● Problem requirements
In which lines of the data does the string "duck" appear? Copy every one.

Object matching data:
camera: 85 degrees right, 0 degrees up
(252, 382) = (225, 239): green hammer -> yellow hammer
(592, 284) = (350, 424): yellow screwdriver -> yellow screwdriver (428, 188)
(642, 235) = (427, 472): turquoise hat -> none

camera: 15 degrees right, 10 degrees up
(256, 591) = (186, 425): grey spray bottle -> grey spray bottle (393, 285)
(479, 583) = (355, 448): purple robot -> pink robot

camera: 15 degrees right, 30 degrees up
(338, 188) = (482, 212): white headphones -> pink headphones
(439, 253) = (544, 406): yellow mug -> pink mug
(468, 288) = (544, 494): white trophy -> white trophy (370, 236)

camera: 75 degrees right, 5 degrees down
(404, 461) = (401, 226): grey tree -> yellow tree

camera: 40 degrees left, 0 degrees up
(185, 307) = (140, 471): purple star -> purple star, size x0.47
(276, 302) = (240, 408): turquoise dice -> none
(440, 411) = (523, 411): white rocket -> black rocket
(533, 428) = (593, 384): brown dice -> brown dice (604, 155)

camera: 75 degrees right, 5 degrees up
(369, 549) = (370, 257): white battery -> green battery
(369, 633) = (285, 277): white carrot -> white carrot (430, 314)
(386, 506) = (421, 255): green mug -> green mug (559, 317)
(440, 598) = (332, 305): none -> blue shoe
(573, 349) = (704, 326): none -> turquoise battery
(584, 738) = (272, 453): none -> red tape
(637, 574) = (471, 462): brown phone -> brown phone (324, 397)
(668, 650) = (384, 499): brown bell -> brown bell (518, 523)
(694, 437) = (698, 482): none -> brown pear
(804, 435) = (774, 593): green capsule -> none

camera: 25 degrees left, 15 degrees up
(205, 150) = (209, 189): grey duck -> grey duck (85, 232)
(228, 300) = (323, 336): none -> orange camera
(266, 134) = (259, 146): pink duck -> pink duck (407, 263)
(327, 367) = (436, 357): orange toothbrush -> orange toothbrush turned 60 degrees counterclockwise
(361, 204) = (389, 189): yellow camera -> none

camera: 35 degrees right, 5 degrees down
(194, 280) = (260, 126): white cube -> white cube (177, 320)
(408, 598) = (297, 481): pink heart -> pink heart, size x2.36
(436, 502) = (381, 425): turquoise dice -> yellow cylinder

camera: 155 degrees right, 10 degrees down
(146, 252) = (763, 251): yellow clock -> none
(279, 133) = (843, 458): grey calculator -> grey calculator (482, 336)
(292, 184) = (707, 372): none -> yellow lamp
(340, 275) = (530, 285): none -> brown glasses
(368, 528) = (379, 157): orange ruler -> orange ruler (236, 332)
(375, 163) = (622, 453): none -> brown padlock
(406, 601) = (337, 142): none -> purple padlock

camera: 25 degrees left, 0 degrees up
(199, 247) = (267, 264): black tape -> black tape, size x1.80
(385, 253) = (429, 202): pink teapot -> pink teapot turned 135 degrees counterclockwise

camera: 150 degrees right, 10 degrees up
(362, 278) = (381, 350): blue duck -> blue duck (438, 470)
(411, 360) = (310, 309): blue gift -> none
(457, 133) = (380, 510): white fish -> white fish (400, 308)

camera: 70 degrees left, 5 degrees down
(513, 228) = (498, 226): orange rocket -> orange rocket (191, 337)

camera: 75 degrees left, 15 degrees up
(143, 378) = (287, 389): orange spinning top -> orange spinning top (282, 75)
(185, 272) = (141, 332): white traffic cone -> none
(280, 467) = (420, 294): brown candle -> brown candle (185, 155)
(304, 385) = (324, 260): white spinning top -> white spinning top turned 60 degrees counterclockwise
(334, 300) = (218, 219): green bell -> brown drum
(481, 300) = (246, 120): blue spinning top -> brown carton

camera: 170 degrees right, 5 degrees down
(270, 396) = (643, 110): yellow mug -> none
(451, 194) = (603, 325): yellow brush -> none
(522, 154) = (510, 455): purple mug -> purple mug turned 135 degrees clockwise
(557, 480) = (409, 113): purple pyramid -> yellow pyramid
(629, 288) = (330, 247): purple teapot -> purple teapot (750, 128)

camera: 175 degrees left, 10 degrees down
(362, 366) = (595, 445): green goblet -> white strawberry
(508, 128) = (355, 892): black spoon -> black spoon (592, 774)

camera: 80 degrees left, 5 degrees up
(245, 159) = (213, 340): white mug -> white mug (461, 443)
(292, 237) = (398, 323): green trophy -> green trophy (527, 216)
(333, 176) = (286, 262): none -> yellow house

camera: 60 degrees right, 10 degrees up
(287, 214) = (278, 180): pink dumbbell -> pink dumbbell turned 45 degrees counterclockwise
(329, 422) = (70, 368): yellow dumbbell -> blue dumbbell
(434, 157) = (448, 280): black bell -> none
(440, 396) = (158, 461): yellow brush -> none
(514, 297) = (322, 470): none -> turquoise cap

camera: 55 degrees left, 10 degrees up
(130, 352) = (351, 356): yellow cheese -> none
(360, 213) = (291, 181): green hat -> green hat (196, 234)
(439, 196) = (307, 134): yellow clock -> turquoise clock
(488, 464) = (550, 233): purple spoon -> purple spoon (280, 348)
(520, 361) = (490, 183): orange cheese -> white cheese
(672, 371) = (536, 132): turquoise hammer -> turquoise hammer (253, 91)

● Result
(205, 150) = (209, 189): grey duck -> grey duck (85, 232)
(266, 134) = (259, 146): pink duck -> pink duck (407, 263)
(362, 278) = (381, 350): blue duck -> blue duck (438, 470)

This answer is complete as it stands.